| What needs to be done |
Scan the records for "robot". Show the matching lines.

Object state comparisons

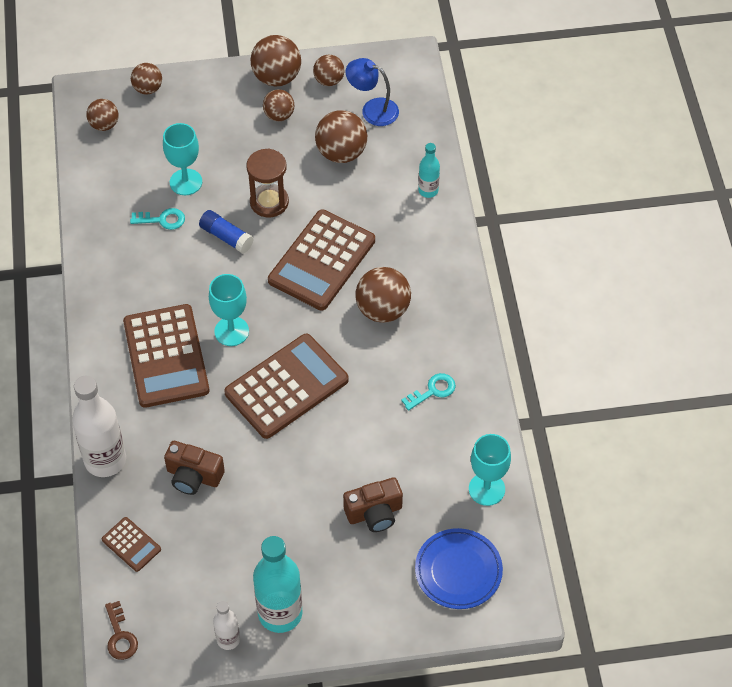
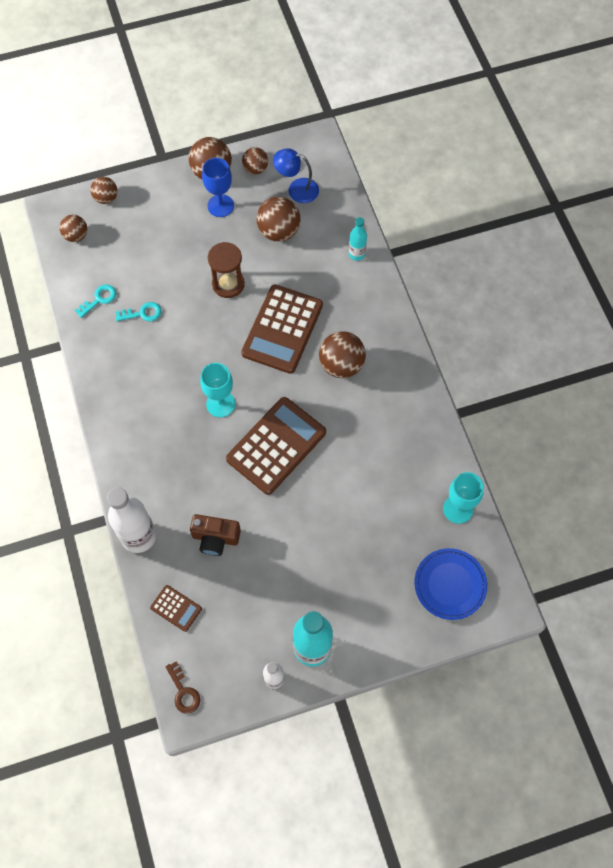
camera: 10 degrees left, 10 degrees up
(166, 356) = (170, 435): brown calculator -> none
(186, 182) = (155, 277): turquoise goblet -> none
(226, 237) = (199, 320): blue glue stick -> none
(279, 115) = (220, 206): brown ball -> blue goblet
(374, 513) = (371, 545): brown camera -> none
(433, 391) = (397, 430): turquoise key -> turquoise key (99, 299)

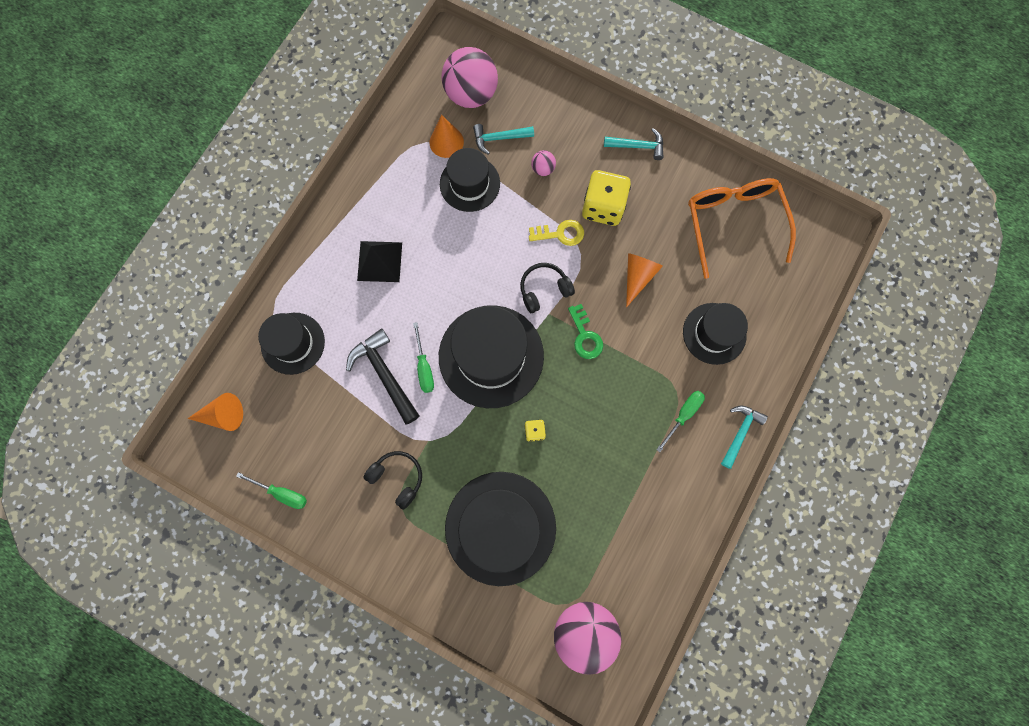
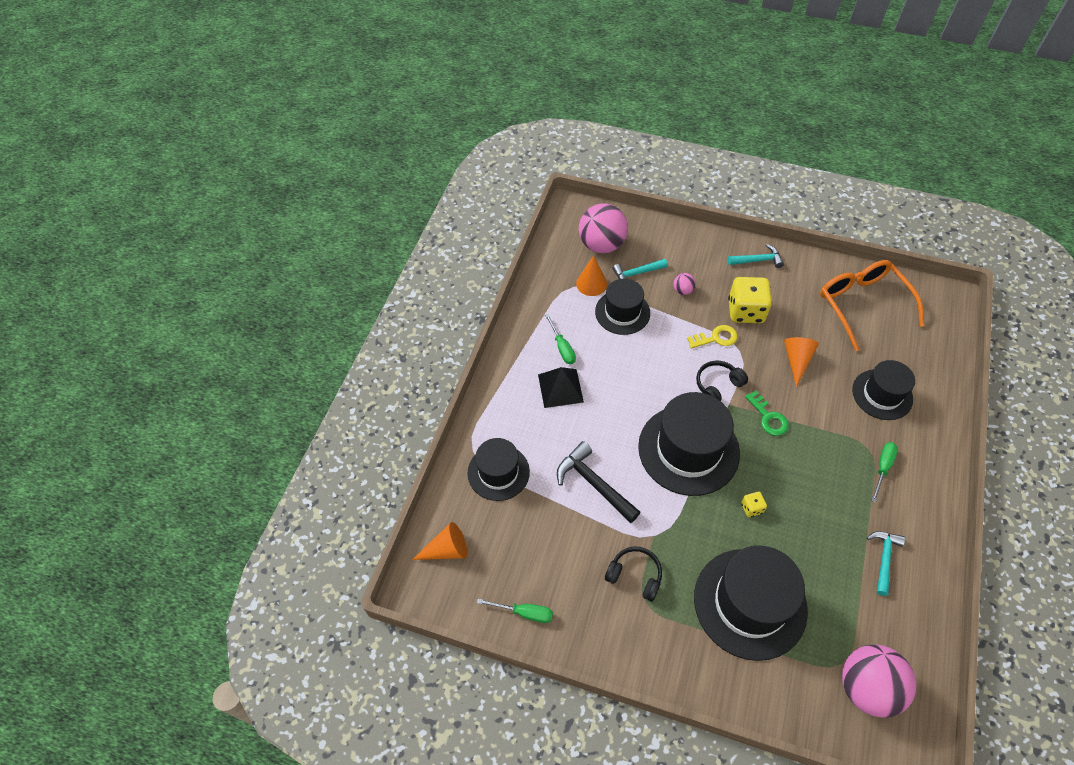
camera: 10 degrees left, 20 degrees down
(424, 367) = (629, 470): green screwdriver -> green screwdriver (562, 347)
(740, 432) = (940, 473): turquoise hammer -> turquoise hammer (884, 558)

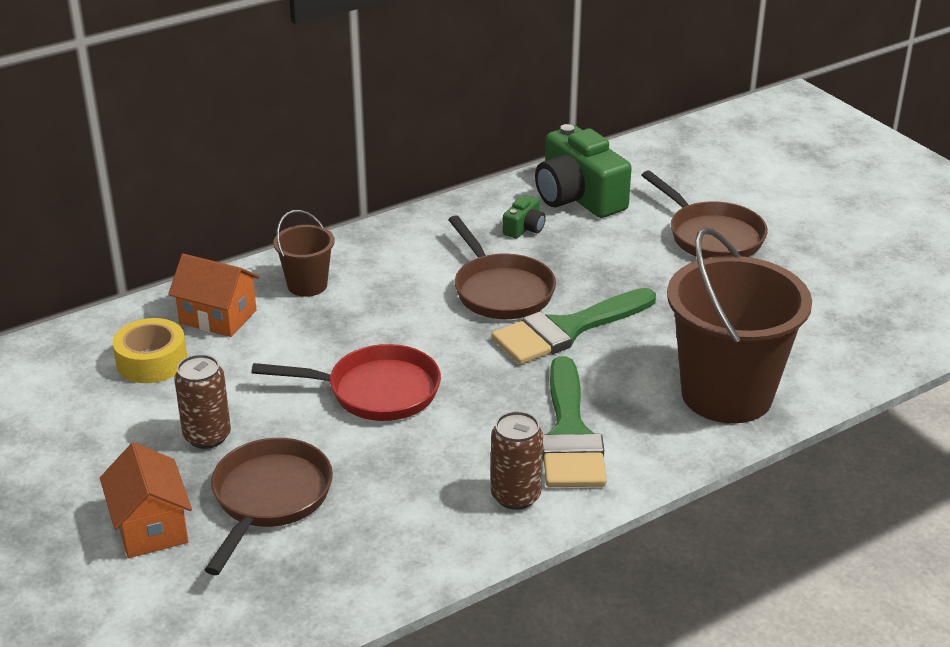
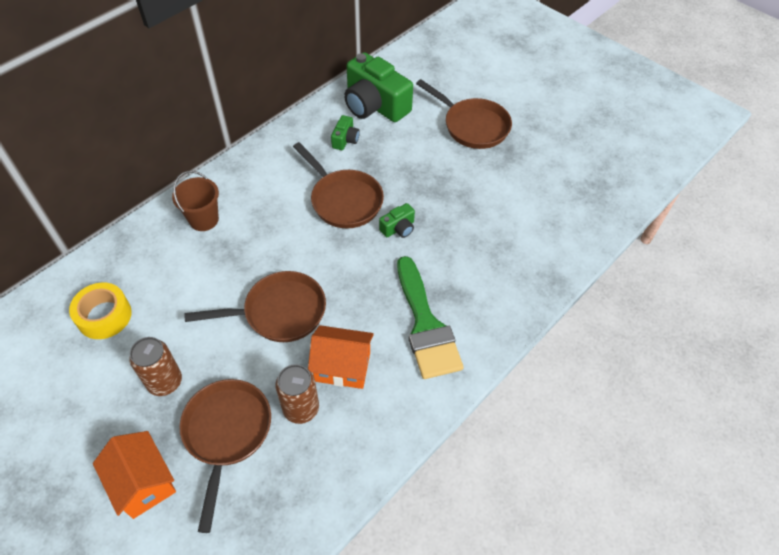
camera: 15 degrees left, 20 degrees up
(218, 317) = (144, 262): orange house -> orange house (342, 366)
(376, 391) = (279, 312): red pan -> brown pan
(515, 496) = (403, 391): brown can -> brown can (301, 408)
(567, 329) = (398, 228): green brush -> green camera
(726, 394) = (520, 267): brown bucket -> none

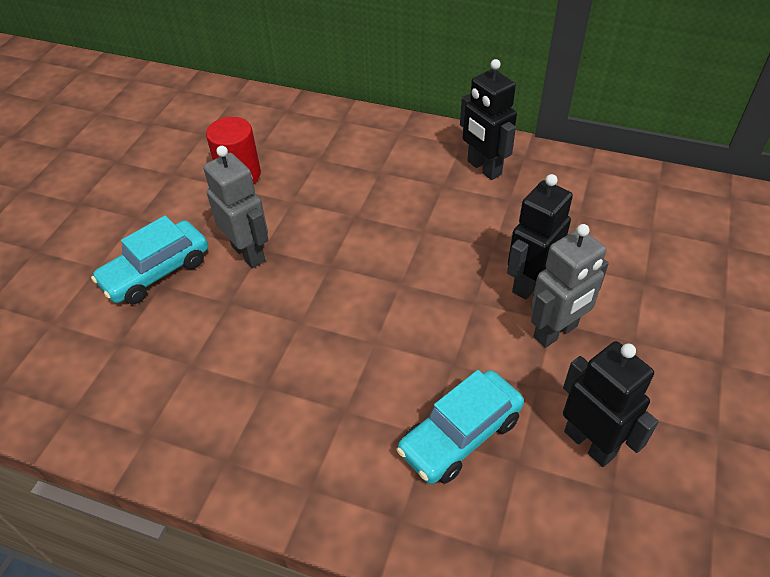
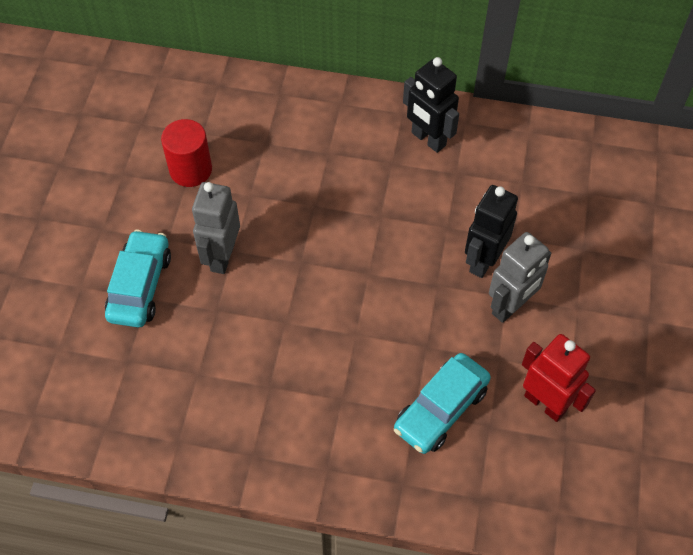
camera: 10 degrees left, 10 degrees up
(156, 272) = (140, 286): turquoise car -> turquoise car turned 150 degrees clockwise
(248, 253) = (222, 257): grey robot -> grey robot turned 120 degrees counterclockwise
(590, 443) = (545, 403): black robot -> red robot

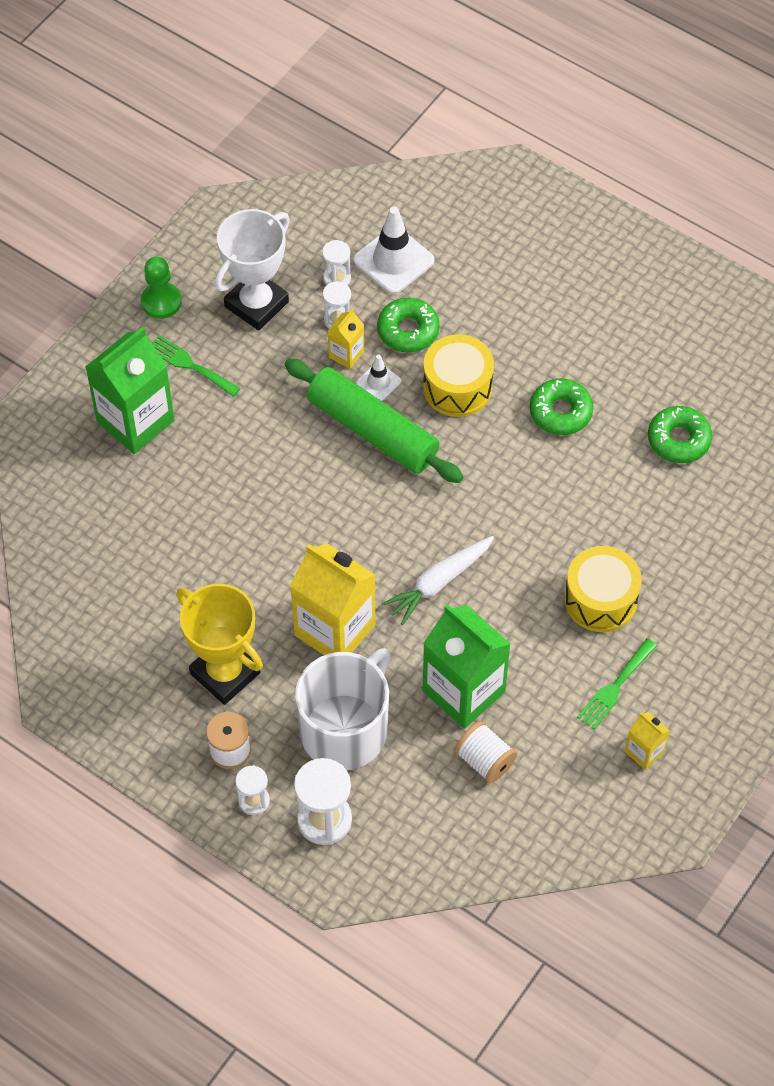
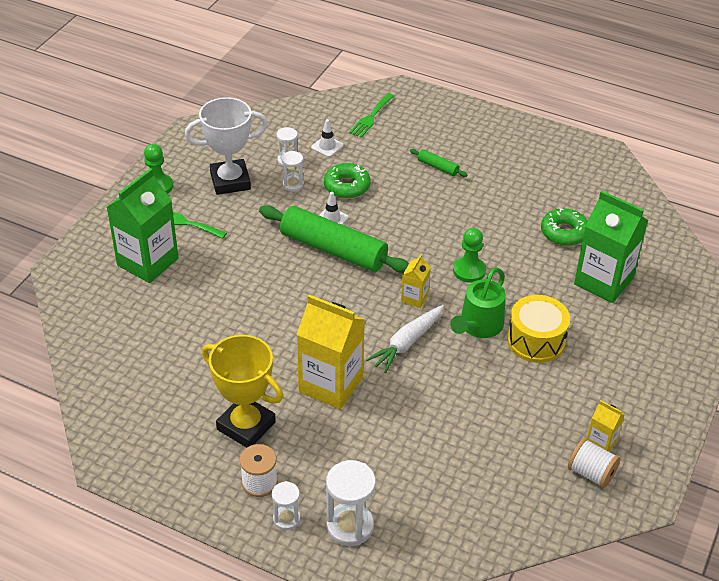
camera: 10 degrees left, 15 degrees down
(256, 304) = (230, 181): white trophy -> white trophy turned 45 degrees clockwise
(345, 729) = (354, 455): white mug -> none
(346, 354) = (303, 205): yellow carton -> yellow carton (414, 298)
(393, 260) = (327, 146): white traffic cone -> white traffic cone, size x0.54
(457, 387) = (391, 217): yellow drum -> none
(463, 691) = (444, 416): green carton -> green carton (603, 281)
(485, 760) = (474, 464): white spool -> white spool (591, 473)
(532, 570) = (478, 327): none -> green watering can
(535, 312) = (437, 167): none -> green rolling pin
(540, 484) = (469, 271): none -> green pawn
(560, 412) = (472, 224): green donut -> none
(615, 687) = (564, 399): green fork -> green fork (371, 117)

| Answer for this exercise |
(248, 253) = (222, 257): grey robot -> grey robot turned 120 degrees counterclockwise
(590, 443) = (545, 403): black robot -> red robot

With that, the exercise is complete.